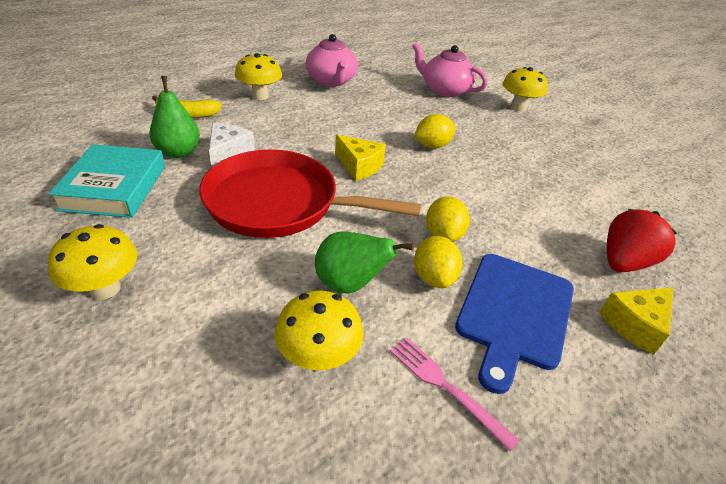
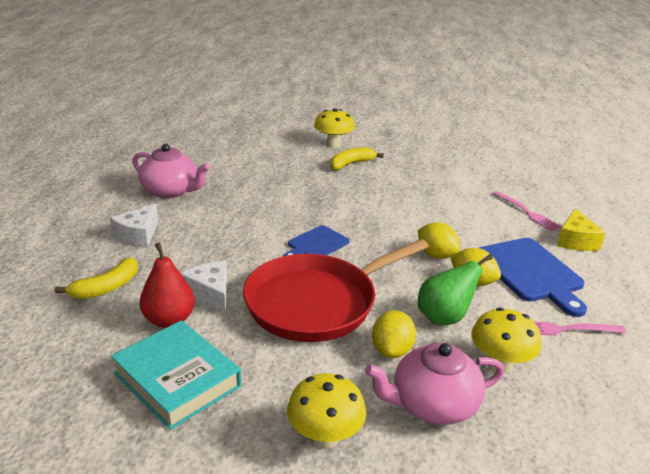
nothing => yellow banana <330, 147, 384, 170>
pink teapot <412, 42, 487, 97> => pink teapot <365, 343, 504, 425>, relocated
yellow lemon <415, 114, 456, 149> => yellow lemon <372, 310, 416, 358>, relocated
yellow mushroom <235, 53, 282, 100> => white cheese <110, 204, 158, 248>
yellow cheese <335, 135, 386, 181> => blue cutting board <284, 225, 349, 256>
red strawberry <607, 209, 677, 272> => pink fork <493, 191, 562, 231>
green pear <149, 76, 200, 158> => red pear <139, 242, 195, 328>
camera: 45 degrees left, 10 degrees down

■ ■ ■

:: Work task ::
Print the listing exactly. No pictures belong in the copy.

:: Written answer ::
nothing => yellow banana <330, 147, 384, 170>
pink teapot <412, 42, 487, 97> => pink teapot <365, 343, 504, 425>, relocated
yellow lemon <415, 114, 456, 149> => yellow lemon <372, 310, 416, 358>, relocated
yellow mushroom <235, 53, 282, 100> => white cheese <110, 204, 158, 248>
yellow cheese <335, 135, 386, 181> => blue cutting board <284, 225, 349, 256>
red strawberry <607, 209, 677, 272> => pink fork <493, 191, 562, 231>
green pear <149, 76, 200, 158> => red pear <139, 242, 195, 328>
camera: 45 degrees left, 10 degrees down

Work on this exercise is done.